** ACTIVITY **
Lines that contain "green" are to be copied from the material, every one of them.

Top of EXCERPTED RECORDS

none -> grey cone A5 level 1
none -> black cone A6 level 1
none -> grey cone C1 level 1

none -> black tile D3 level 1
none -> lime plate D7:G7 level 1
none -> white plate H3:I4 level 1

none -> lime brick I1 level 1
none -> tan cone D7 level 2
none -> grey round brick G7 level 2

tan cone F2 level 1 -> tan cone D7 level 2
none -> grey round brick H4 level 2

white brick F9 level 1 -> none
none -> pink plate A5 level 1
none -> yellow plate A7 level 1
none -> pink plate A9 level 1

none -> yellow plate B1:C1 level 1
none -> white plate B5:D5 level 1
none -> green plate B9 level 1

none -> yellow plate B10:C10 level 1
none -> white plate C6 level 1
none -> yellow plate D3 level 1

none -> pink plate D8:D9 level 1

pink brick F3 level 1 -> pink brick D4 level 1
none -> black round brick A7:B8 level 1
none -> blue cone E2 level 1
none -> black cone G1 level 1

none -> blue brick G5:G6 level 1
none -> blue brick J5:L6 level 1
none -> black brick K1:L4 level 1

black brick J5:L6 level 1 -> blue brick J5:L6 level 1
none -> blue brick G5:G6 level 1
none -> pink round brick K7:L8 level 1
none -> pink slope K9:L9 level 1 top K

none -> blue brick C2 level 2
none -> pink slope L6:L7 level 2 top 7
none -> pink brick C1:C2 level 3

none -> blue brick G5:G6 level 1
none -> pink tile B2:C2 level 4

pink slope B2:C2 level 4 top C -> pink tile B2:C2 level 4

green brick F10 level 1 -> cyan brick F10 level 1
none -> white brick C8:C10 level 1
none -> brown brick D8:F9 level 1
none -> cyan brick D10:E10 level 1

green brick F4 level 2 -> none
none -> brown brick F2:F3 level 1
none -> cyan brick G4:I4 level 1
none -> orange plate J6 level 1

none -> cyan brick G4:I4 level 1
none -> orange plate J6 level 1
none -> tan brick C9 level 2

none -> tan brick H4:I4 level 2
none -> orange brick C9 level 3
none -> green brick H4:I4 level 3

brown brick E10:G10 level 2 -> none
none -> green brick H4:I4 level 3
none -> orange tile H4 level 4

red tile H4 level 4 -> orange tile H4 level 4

Bottom of EXCERPTED RECORDS

** EXPECTED ANSWER **
none -> green plate B9 level 1
green brick F10 level 1 -> cyan brick F10 level 1
green brick F4 level 2 -> none
none -> green brick H4:I4 level 3
none -> green brick H4:I4 level 3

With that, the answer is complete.